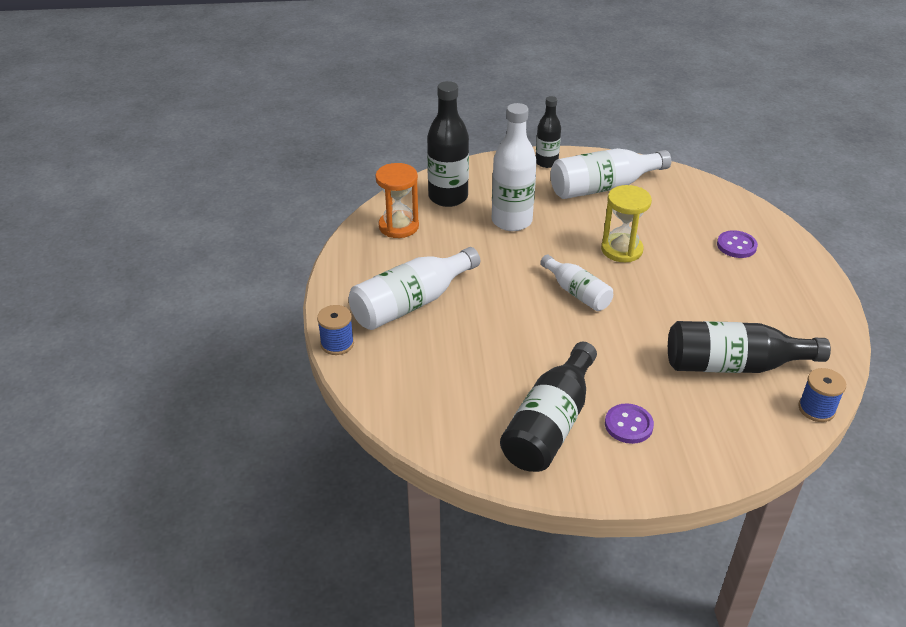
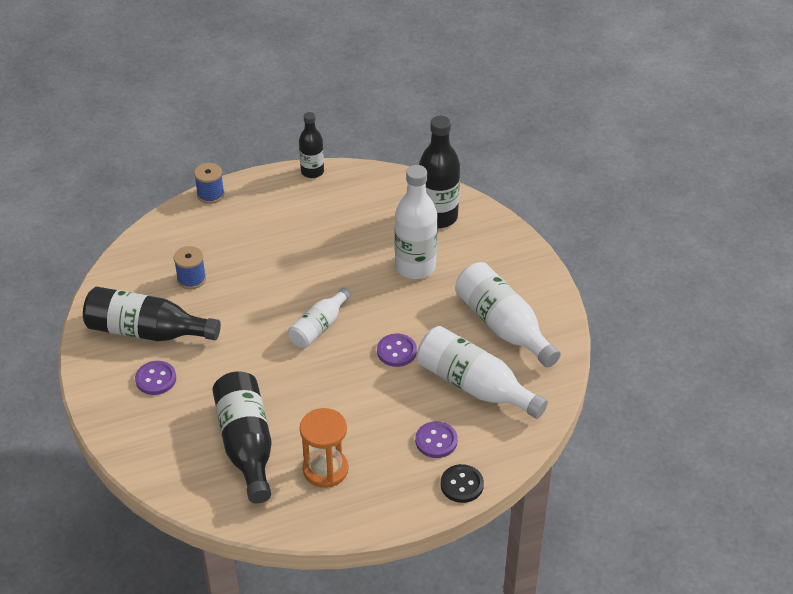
camera: 75 degrees right, 5 degrees up
white bottle [349,247,480,330] -> white bottle moved to [417,326,548,419]
orange hourglass [375,163,419,238] -> orange hourglass moved to [300,408,349,488]
black bottle [536,96,561,168] -> black bottle moved to [299,112,324,178]
yellow hourglass [601,185,652,262] -> purple button [377,334,417,367]
blue spool [798,368,846,422] -> blue spool moved to [174,246,206,289]
none -> black button [441,464,484,503]

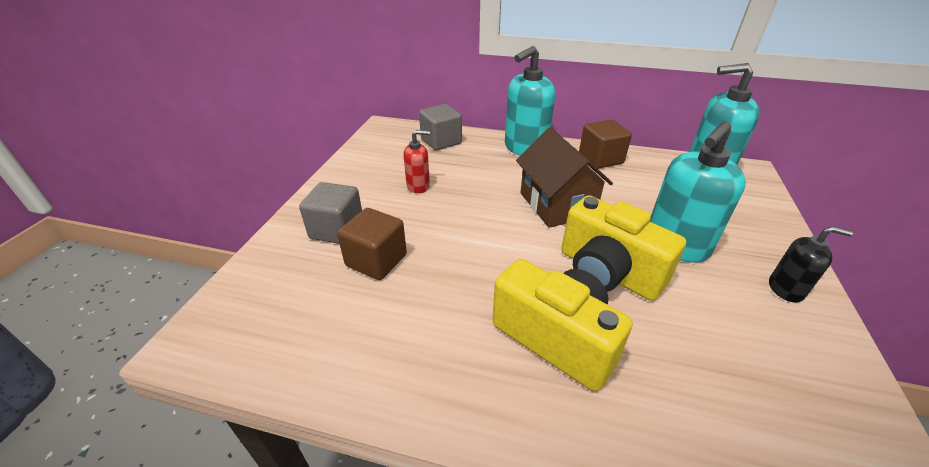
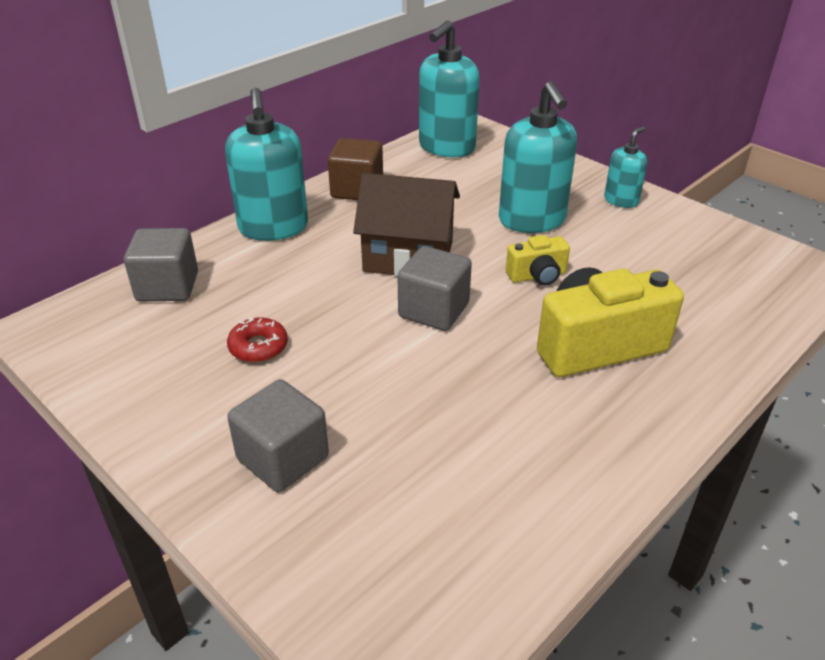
camera: 60 degrees left, 0 degrees up
brown cube [337,208,407,280] -> none
red soap dispenser [403,130,430,193] -> red donut [227,318,288,362]
yellow camera [561,195,686,301] -> yellow camera [506,235,570,286], size x0.51
black soap dispenser [769,226,853,303] -> turquoise soap dispenser [604,126,647,208]
none -> grey cube [398,246,472,331]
::::::::::
### TASK DESCRIPTION
All lines in the entries above that hold the word "cube" need to be copied.

### RESPONSE FOR THIS EXERCISE
brown cube [337,208,407,280] -> none
none -> grey cube [398,246,472,331]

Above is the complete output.